_Task material_.
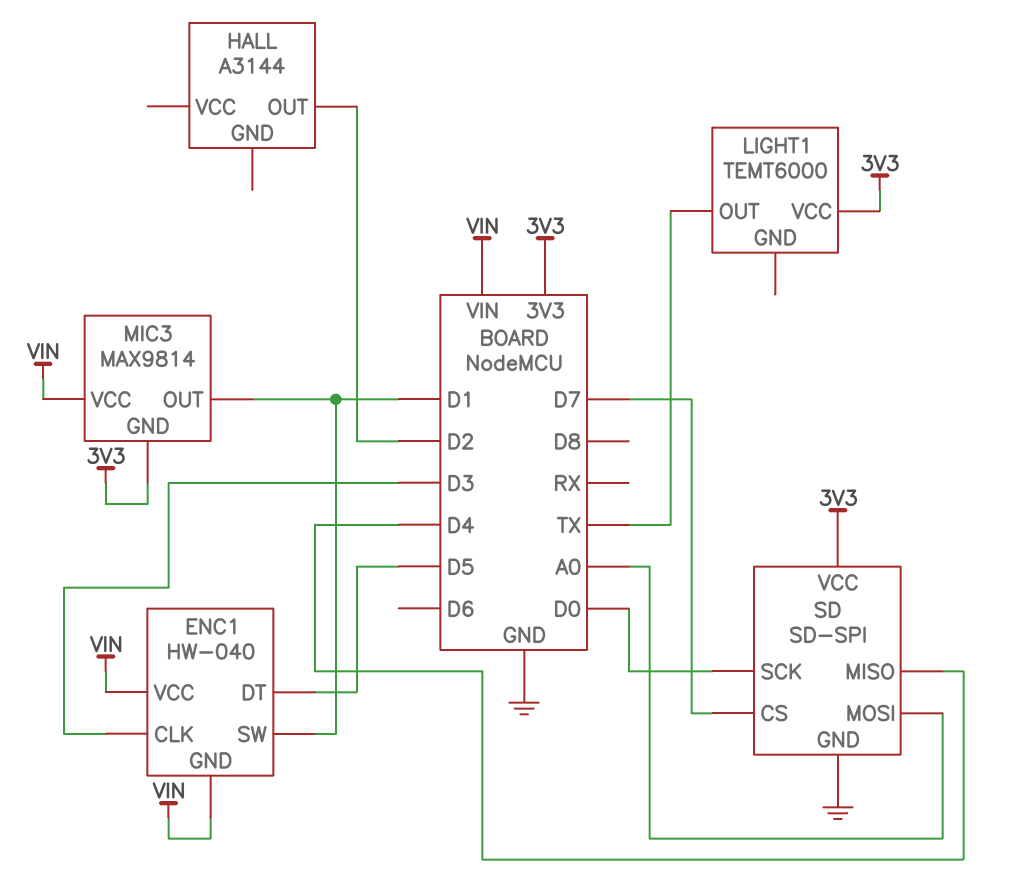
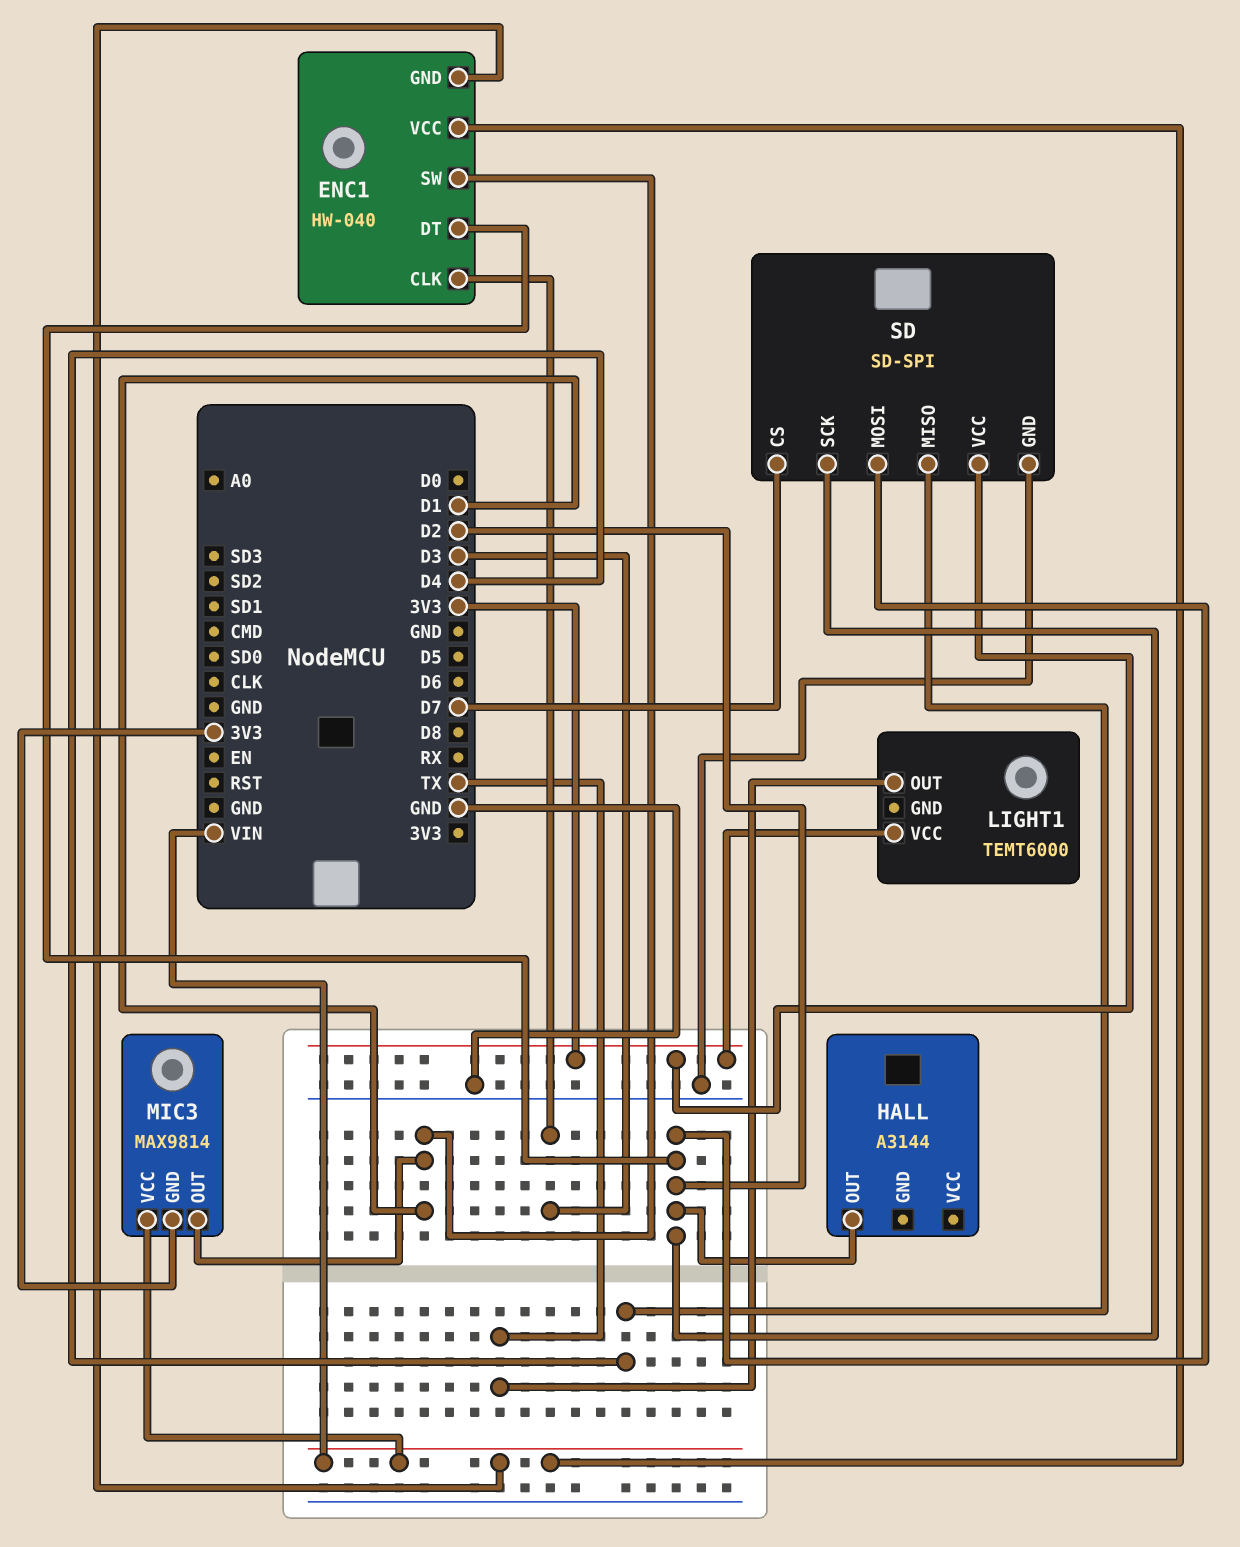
ENC1 pin DT: D5 -> D2
SD pin MOSI: A0 -> D2
SD pin SCK: D0 -> D2

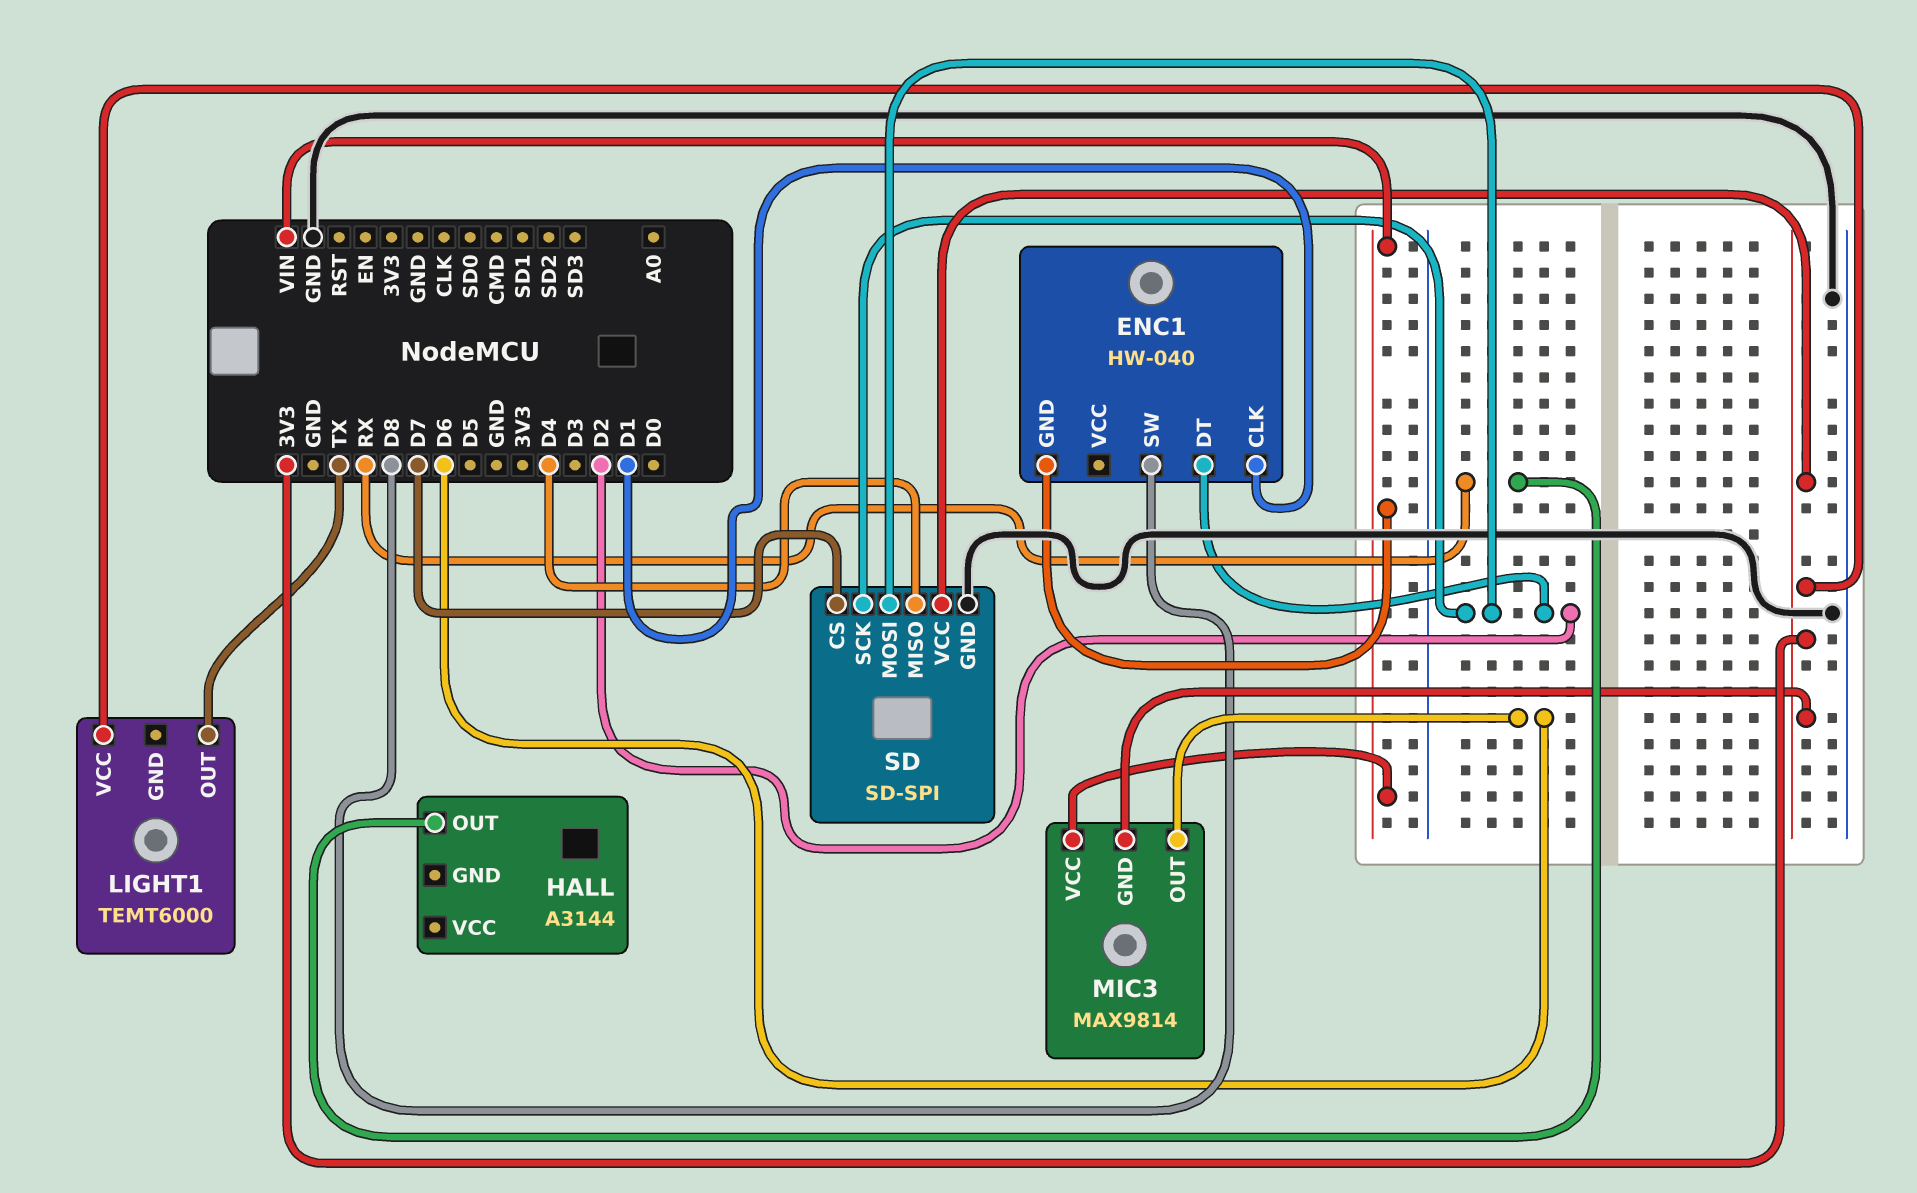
ENC1 pin CLK: D3 -> D1
ENC1 pin SW: D1 -> D8
ENC1 pin VCC: VIN -> none
HALL pin OUT: D2 -> RX
MIC3 pin OUT: D1 -> D6

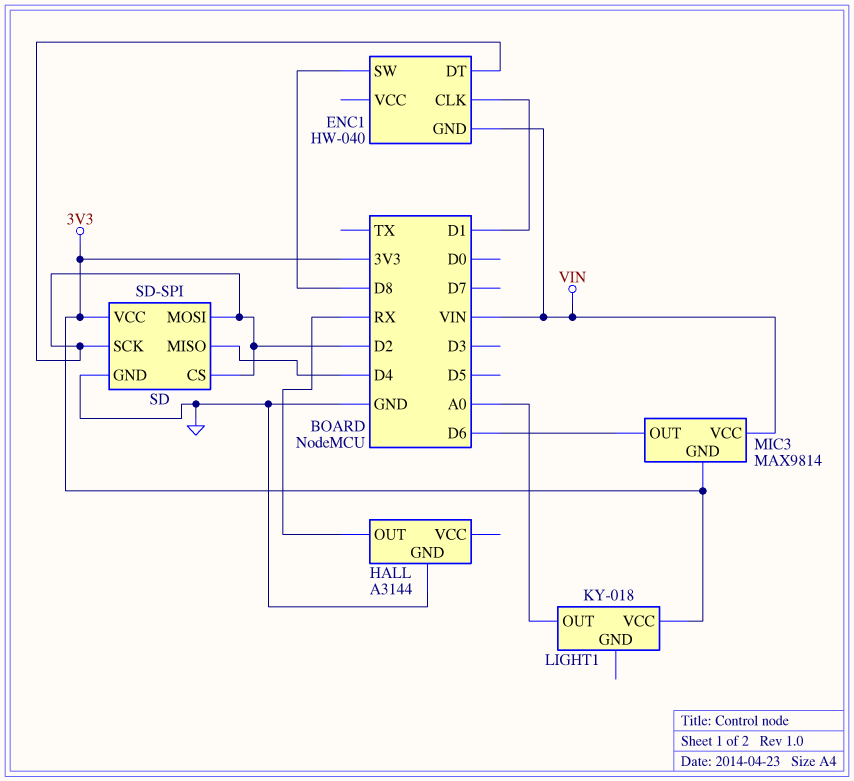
HALL pin GND: none -> GND
LIGHT1: TEMT6000 -> KY-018
LIGHT1 pin OUT: TX -> A0
SD pin CS: D7 -> D2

_Brief_. Write out the lines that run from the line containing "SD pin MOSI: A0 -> D2" to the end of the entries, inclusive, exactly as written. Skip every picture.

_Answer section_.
SD pin MOSI: A0 -> D2
SD pin SCK: D0 -> D2

ENC1 pin CLK: D3 -> D1
ENC1 pin SW: D1 -> D8
ENC1 pin VCC: VIN -> none
HALL pin OUT: D2 -> RX
MIC3 pin OUT: D1 -> D6

HALL pin GND: none -> GND
LIGHT1: TEMT6000 -> KY-018
LIGHT1 pin OUT: TX -> A0
SD pin CS: D7 -> D2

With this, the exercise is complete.